• _TASK GOAL_: In the data below, find every line with the string "MATRIX" and pull it out.

• _EXERCISE MATERIALS_:
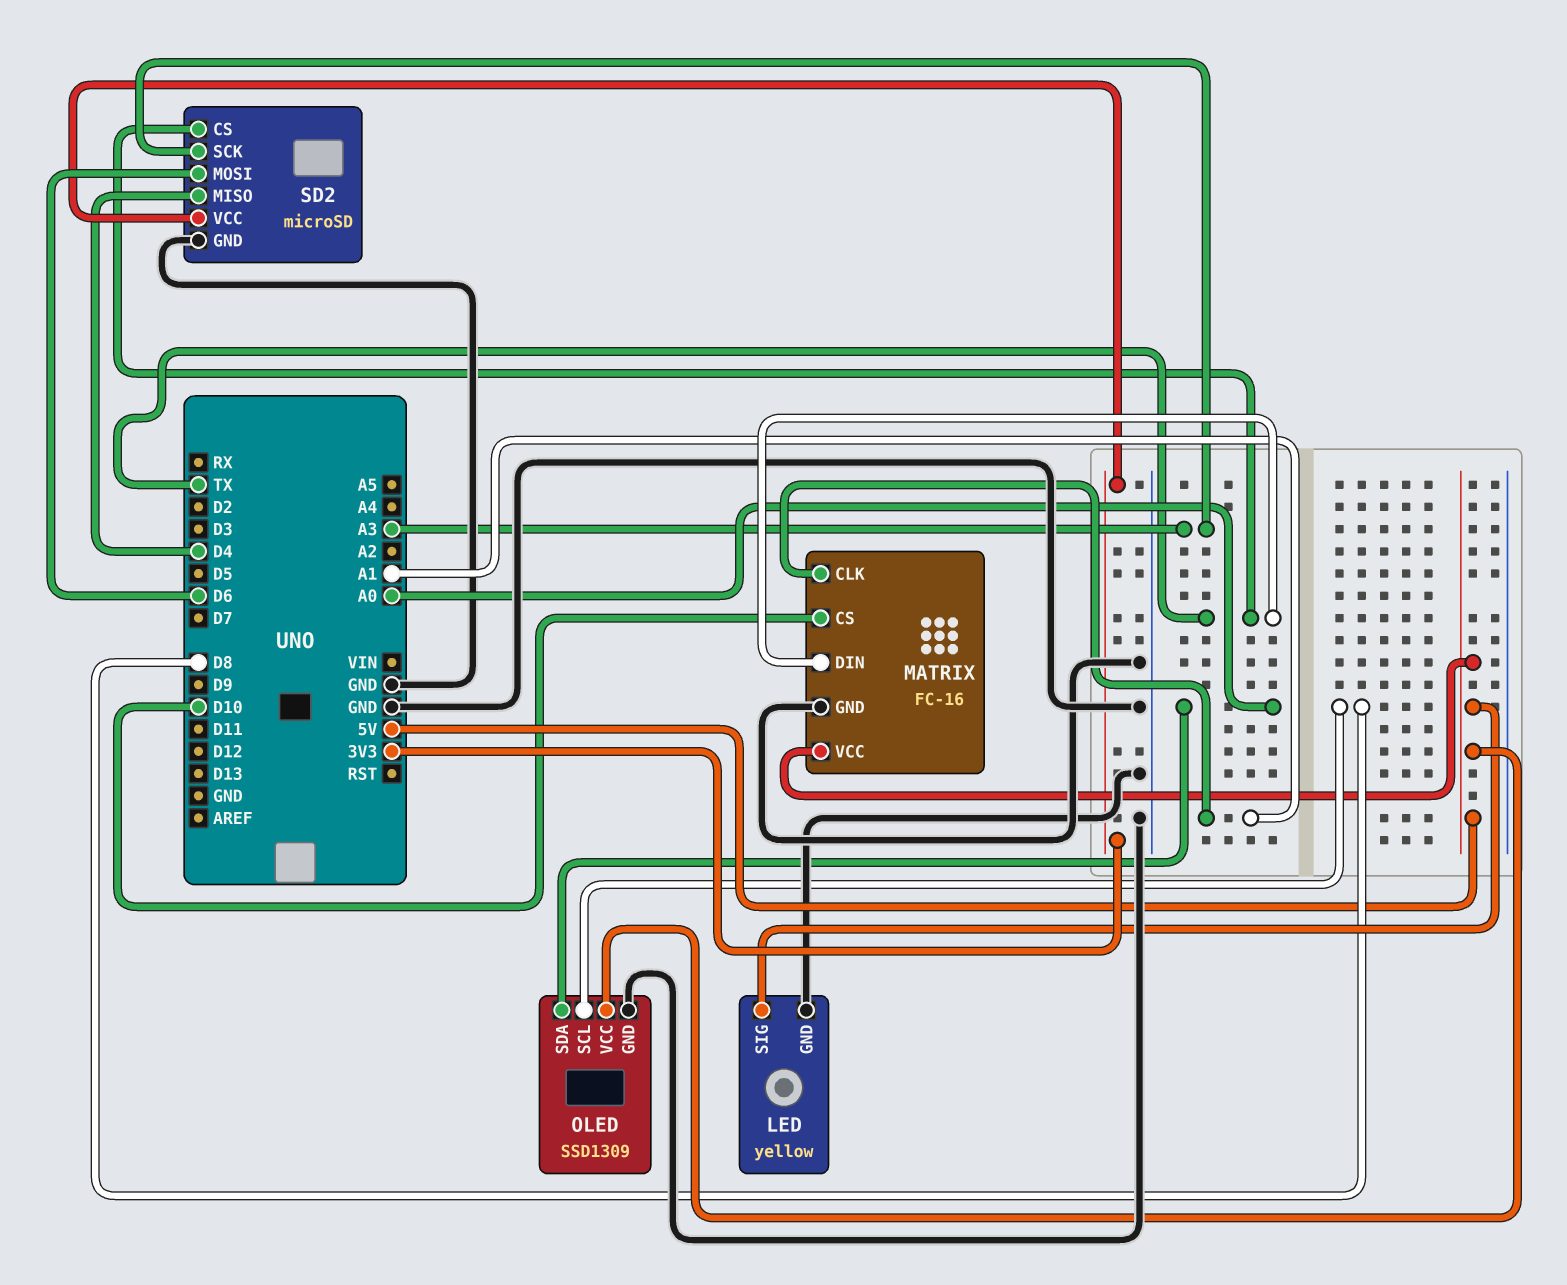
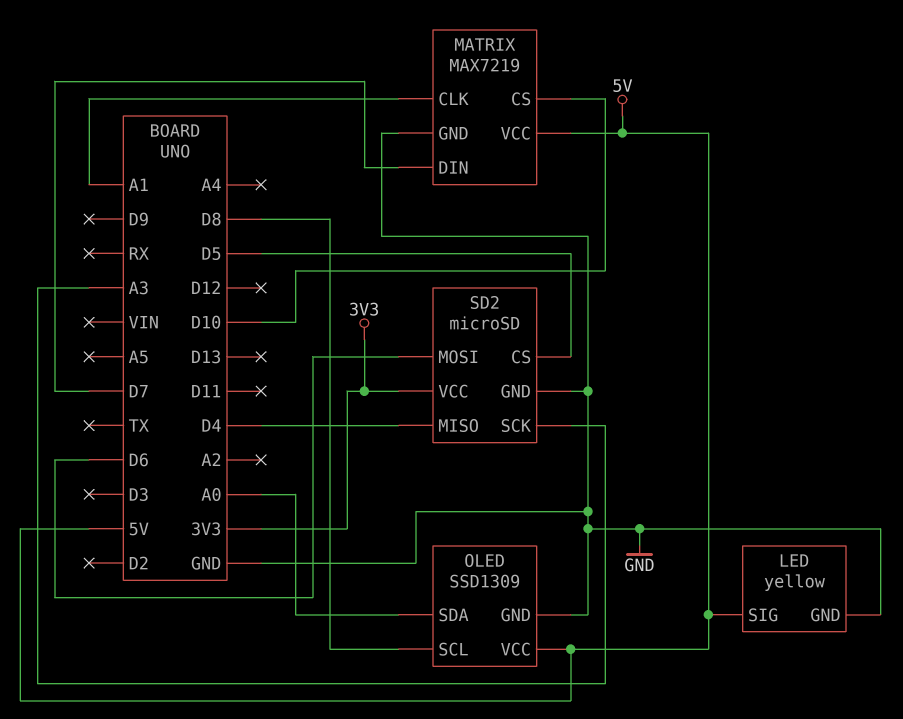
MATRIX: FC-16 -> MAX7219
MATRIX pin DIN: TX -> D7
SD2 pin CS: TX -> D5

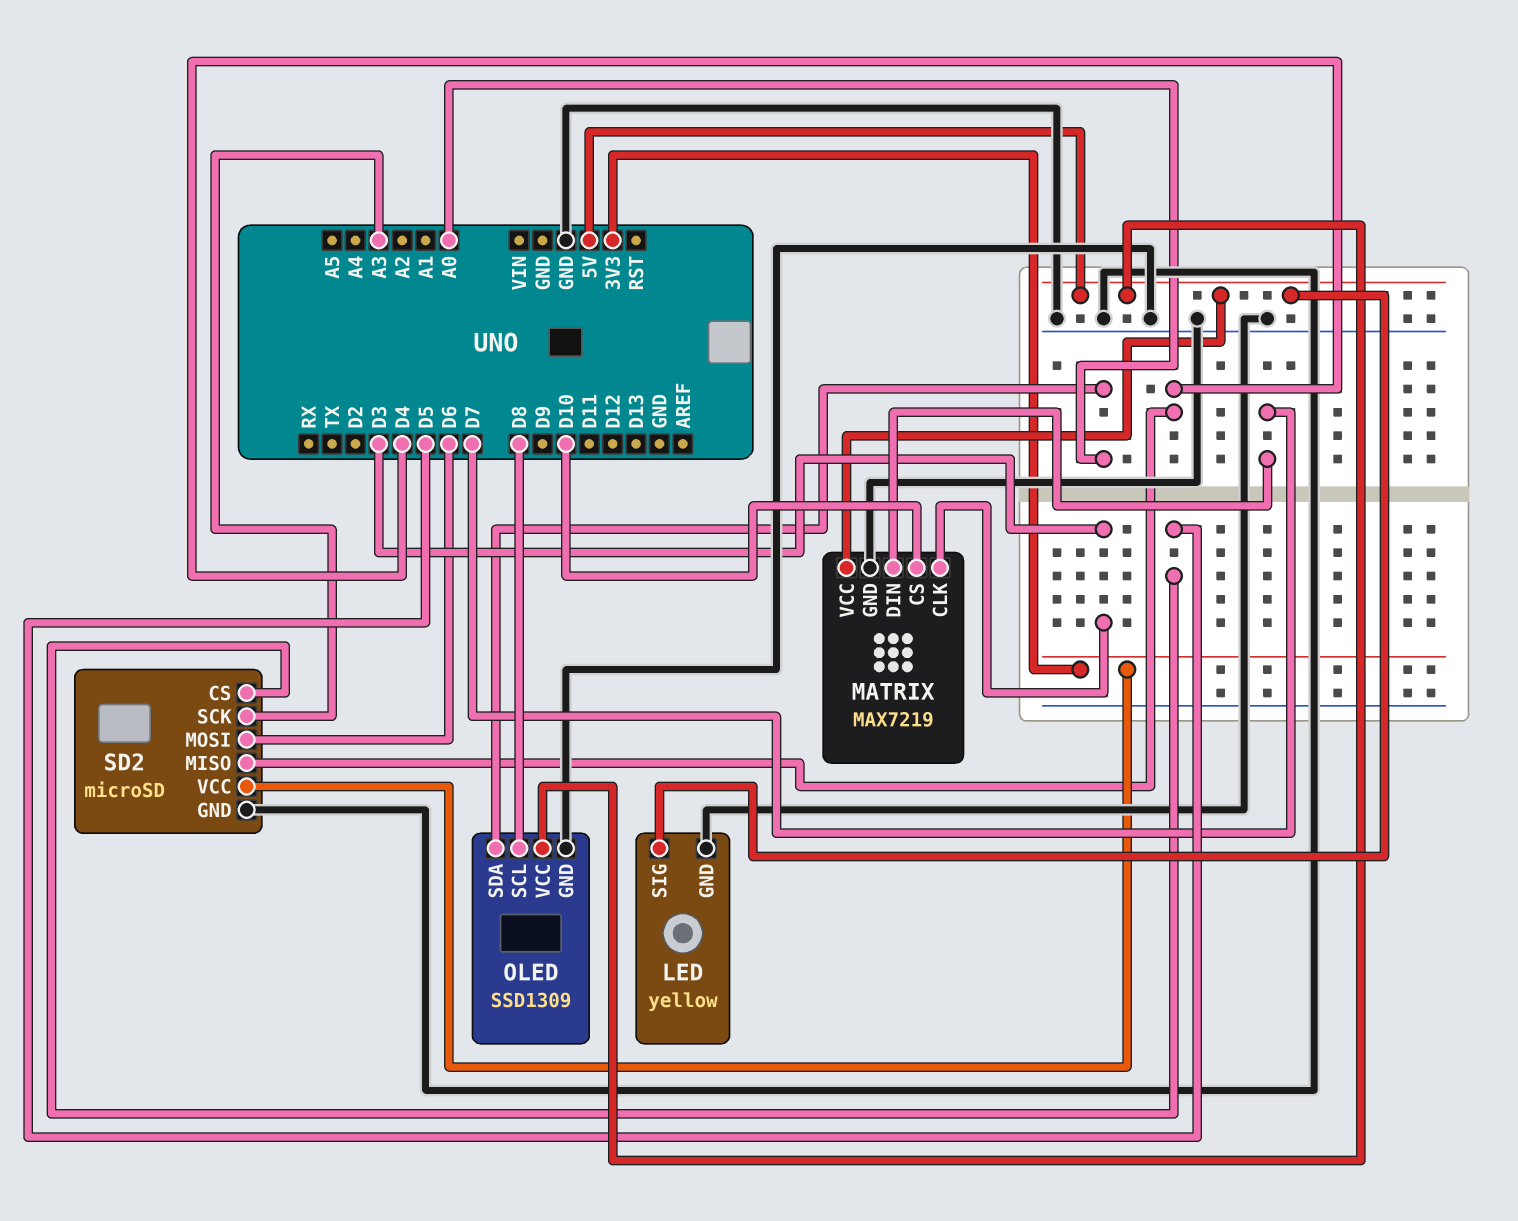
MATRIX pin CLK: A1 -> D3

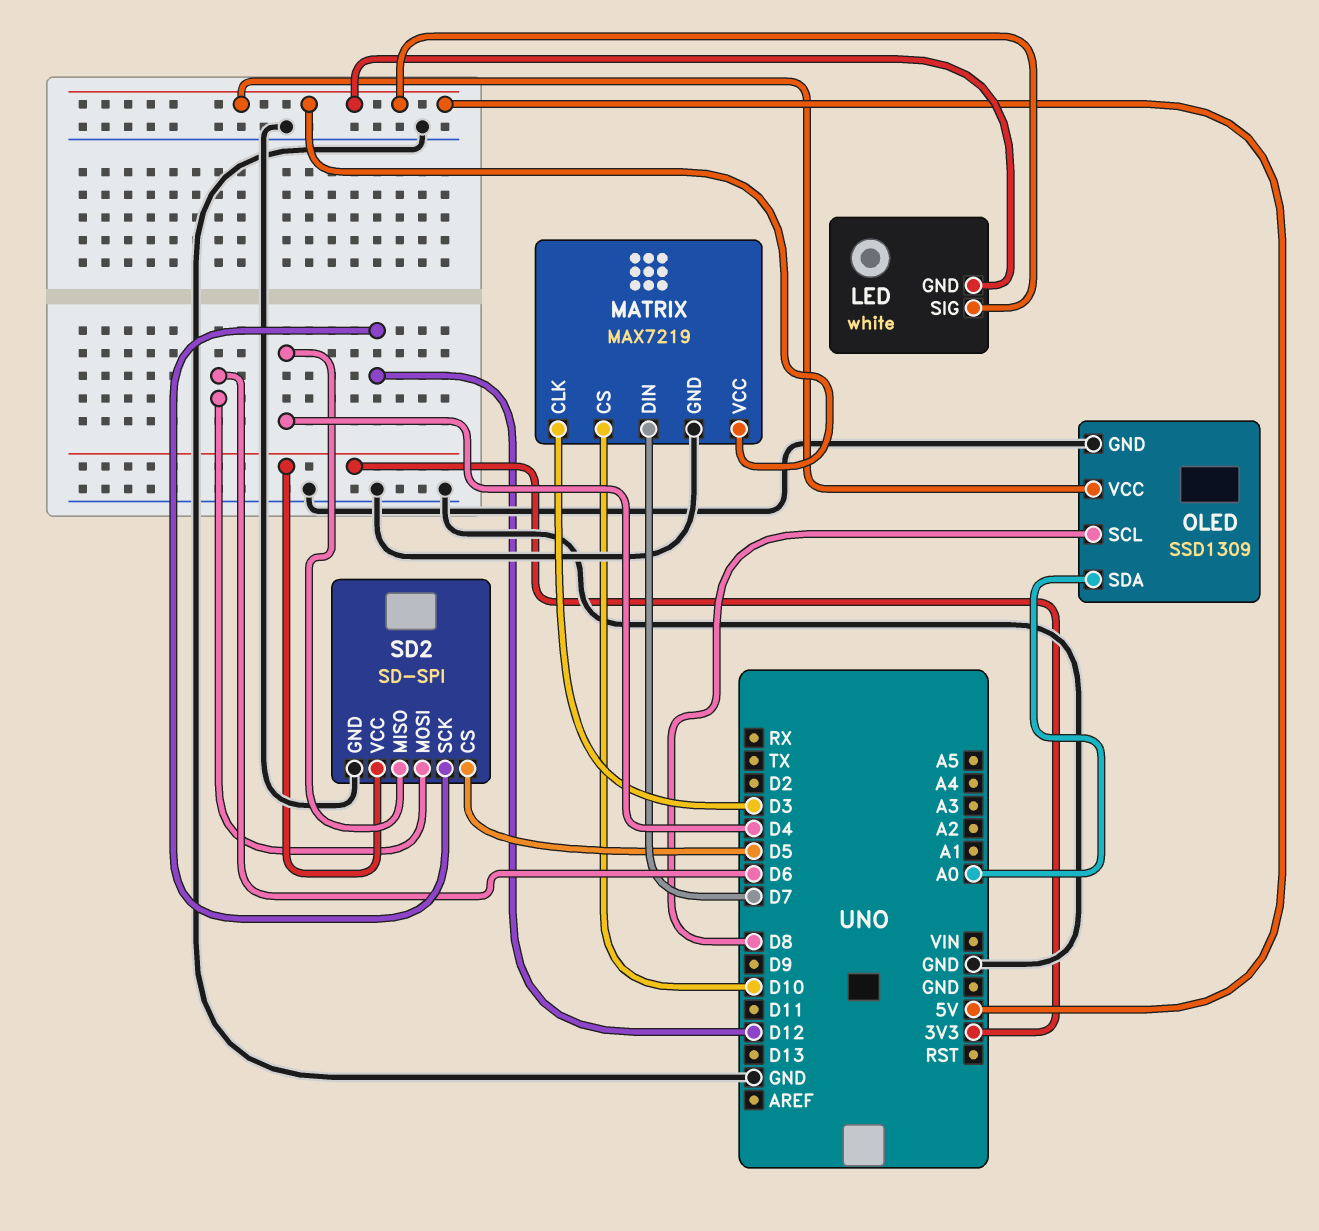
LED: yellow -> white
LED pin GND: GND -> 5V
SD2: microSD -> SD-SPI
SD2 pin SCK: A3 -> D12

• _REPLY TO THE EXERCISE_:
MATRIX: FC-16 -> MAX7219
MATRIX pin DIN: TX -> D7
MATRIX pin CLK: A1 -> D3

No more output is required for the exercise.